Write out these lines exactly, leaving out the pictures.
========
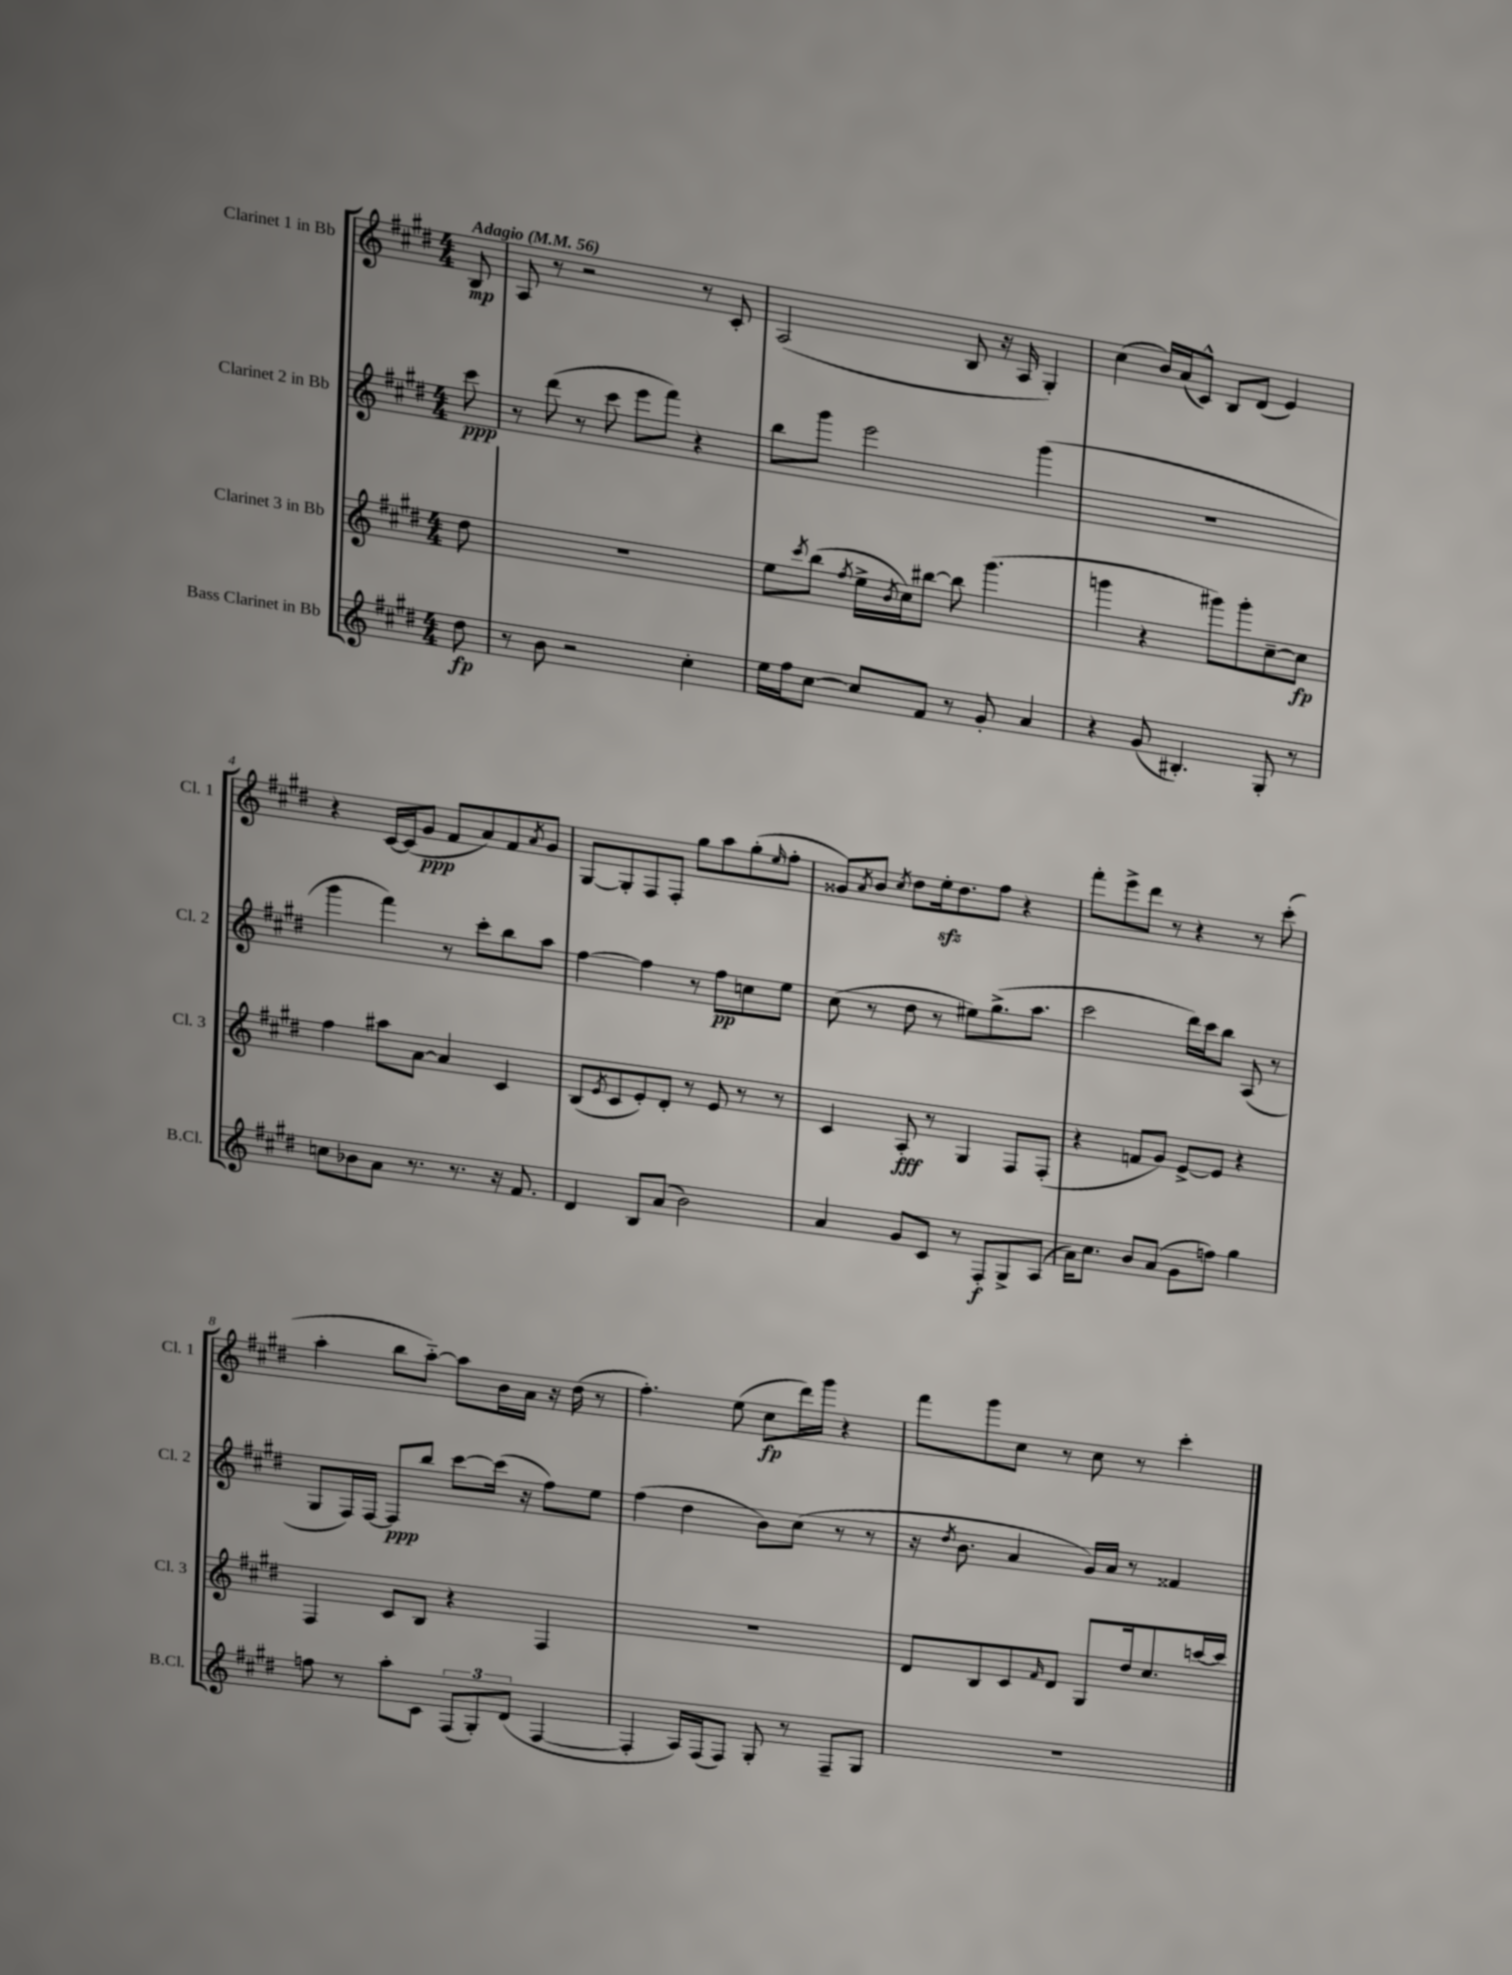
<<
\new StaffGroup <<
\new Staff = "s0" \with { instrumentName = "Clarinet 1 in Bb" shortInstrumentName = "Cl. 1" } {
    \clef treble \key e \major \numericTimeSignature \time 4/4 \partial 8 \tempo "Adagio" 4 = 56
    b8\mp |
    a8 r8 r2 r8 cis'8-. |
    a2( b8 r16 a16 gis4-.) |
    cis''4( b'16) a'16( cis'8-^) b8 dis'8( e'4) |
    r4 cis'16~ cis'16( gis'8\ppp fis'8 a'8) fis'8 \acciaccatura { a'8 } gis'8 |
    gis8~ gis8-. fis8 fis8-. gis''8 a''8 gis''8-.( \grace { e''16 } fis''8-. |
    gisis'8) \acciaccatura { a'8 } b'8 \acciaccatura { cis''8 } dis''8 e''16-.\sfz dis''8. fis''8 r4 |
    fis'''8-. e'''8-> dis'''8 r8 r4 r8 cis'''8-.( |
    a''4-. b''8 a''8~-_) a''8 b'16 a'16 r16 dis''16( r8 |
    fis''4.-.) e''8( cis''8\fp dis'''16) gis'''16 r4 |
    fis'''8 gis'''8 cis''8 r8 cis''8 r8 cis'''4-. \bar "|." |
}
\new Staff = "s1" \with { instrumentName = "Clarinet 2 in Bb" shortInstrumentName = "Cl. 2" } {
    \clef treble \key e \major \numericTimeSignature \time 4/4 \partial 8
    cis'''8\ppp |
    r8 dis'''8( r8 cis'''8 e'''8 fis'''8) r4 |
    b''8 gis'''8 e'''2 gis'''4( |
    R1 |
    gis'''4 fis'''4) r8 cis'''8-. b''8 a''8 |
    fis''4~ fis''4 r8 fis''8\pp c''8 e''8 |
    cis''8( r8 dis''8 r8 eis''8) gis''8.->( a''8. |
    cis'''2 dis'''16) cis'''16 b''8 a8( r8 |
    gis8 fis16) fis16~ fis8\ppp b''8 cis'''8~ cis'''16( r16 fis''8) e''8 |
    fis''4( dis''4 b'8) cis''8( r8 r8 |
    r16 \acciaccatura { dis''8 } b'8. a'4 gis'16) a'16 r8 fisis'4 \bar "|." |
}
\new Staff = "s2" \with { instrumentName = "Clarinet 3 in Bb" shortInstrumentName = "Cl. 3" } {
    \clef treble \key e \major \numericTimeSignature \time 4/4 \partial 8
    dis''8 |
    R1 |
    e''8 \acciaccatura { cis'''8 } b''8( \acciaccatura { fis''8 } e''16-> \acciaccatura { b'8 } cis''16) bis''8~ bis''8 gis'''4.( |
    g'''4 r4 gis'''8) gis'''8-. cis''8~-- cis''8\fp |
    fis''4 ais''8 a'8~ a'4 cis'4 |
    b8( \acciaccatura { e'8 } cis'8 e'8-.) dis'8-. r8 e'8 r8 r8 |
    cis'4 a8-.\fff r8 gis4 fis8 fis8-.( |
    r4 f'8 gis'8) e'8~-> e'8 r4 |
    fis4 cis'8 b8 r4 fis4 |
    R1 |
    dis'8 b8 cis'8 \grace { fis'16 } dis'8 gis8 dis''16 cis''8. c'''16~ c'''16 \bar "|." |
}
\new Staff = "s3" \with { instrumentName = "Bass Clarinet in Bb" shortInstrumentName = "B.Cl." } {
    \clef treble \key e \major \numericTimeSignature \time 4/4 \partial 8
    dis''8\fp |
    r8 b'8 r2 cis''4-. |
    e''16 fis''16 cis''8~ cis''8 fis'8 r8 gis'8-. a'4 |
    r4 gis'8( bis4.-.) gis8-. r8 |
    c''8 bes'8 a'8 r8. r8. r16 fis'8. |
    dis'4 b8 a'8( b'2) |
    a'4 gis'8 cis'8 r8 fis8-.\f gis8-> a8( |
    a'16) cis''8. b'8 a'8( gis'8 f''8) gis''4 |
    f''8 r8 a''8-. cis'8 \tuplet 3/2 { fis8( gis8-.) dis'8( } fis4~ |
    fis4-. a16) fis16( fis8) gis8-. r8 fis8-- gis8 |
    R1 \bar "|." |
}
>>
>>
========
WRITTEN ANSWER
<<
\new StaffGroup <<
\new Staff = "s0" \with { instrumentName = "Clarinet 1 in Bb" shortInstrumentName = "Cl. 1" } {
    \clef treble \key e \major \numericTimeSignature \time 4/4 \partial 8 \tempo "Adagio" 4 = 56
    b8\mp |
    a8 r8 r2 r8 cis'8-. |
    a2( b8 r16 a16 gis4-.) |
    cis''4( b'16) a'16( cis'8-^) b8 dis'8( e'4) |
    r4 cis'16~ cis'16( gis'8\ppp fis'8 a'8) fis'8 \acciaccatura { a'8 } gis'8 |
    gis8~ gis8-. fis8 fis8-. gis''8 a''8 gis''8-.( \grace { e''16 } fis''8-. |
    gisis'8) \acciaccatura { a'8 } b'8 \acciaccatura { cis''8 } dis''8 e''16-.\sfz dis''8. fis''8 r4 |
    fis'''8-. e'''8-> dis'''8 r8 r4 r8 cis'''8-.( |
    a''4-. b''8 a''8~-_) a''8 b'16 a'16 r16 dis''16( r8 |
    fis''4.-.) e''8( cis''8\fp dis'''16) gis'''16 r4 |
    fis'''8 gis'''8 cis''8 r8 cis''8 r8 cis'''4-. \bar "|." |
}
\new Staff = "s1" \with { instrumentName = "Clarinet 2 in Bb" shortInstrumentName = "Cl. 2" } {
    \clef treble \key e \major \numericTimeSignature \time 4/4 \partial 8
    cis'''8\ppp |
    r8 dis'''8( r8 cis'''8 e'''8 fis'''8) r4 |
    b''8 gis'''8 e'''2 gis'''4( |
    R1 |
    gis'''4 fis'''4) r8 cis'''8-. b''8 a''8 |
    fis''4~ fis''4 r8 fis''8\pp c''8 e''8 |
    cis''8( r8 dis''8 r8 eis''8) gis''8.->( a''8. |
    cis'''2 dis'''16) cis'''16 b''8 a8( r8 |
    gis8 fis16) fis16~ fis8\ppp b''8 cis'''8~ cis'''16( r16 fis''8) e''8 |
    fis''4( dis''4 b'8) cis''8( r8 r8 |
    r16 \acciaccatura { dis''8 } b'8. a'4 gis'16) a'16 r8 fisis'4 \bar "|." |
}
\new Staff = "s2" \with { instrumentName = "Clarinet 3 in Bb" shortInstrumentName = "Cl. 3" } {
    \clef treble \key e \major \numericTimeSignature \time 4/4 \partial 8
    dis''8 |
    R1 |
    e''8 \acciaccatura { cis'''8 } b''8( \acciaccatura { fis''8 } e''16-> \acciaccatura { b'8 } cis''16) bis''8~ bis''8 gis'''4.( |
    g'''4 r4 gis'''8) gis'''8-. cis''8~-- cis''8\fp |
    fis''4 ais''8 a'8~ a'4 cis'4 |
    b8( \acciaccatura { e'8 } cis'8 e'8-.) dis'8-. r8 e'8 r8 r8 |
    cis'4 a8-.\fff r8 gis4 fis8 fis8-.( |
    r4 f'8 gis'8) e'8~-> e'8 r4 |
    fis4 cis'8 b8 r4 fis4 |
    R1 |
    dis'8 b8 cis'8 \grace { fis'16 } dis'8 gis8 dis''16 cis''8. c'''16~ c'''16 \bar "|." |
}
\new Staff = "s3" \with { instrumentName = "Bass Clarinet in Bb" shortInstrumentName = "B.Cl." } {
    \clef treble \key e \major \numericTimeSignature \time 4/4 \partial 8
    dis''8\fp |
    r8 b'8 r2 cis''4-. |
    e''16 fis''16 cis''8~ cis''8 fis'8 r8 gis'8-. a'4 |
    r4 gis'8( bis4.-.) gis8-. r8 |
    c''8 bes'8 a'8 r8. r8. r16 fis'8. |
    dis'4 b8 a'8( b'2) |
    a'4 gis'8 cis'8 r8 fis8-.\f gis8-> a8( |
    a'16) cis''8. b'8 a'8( gis'8 f''8) gis''4 |
    f''8 r8 a''8-. cis'8 \tuplet 3/2 { fis8( gis8-.) dis'8( } fis4~ |
    fis4-. a16) fis16( fis8) gis8-. r8 fis8-- gis8 |
    R1 \bar "|." |
}
>>
>>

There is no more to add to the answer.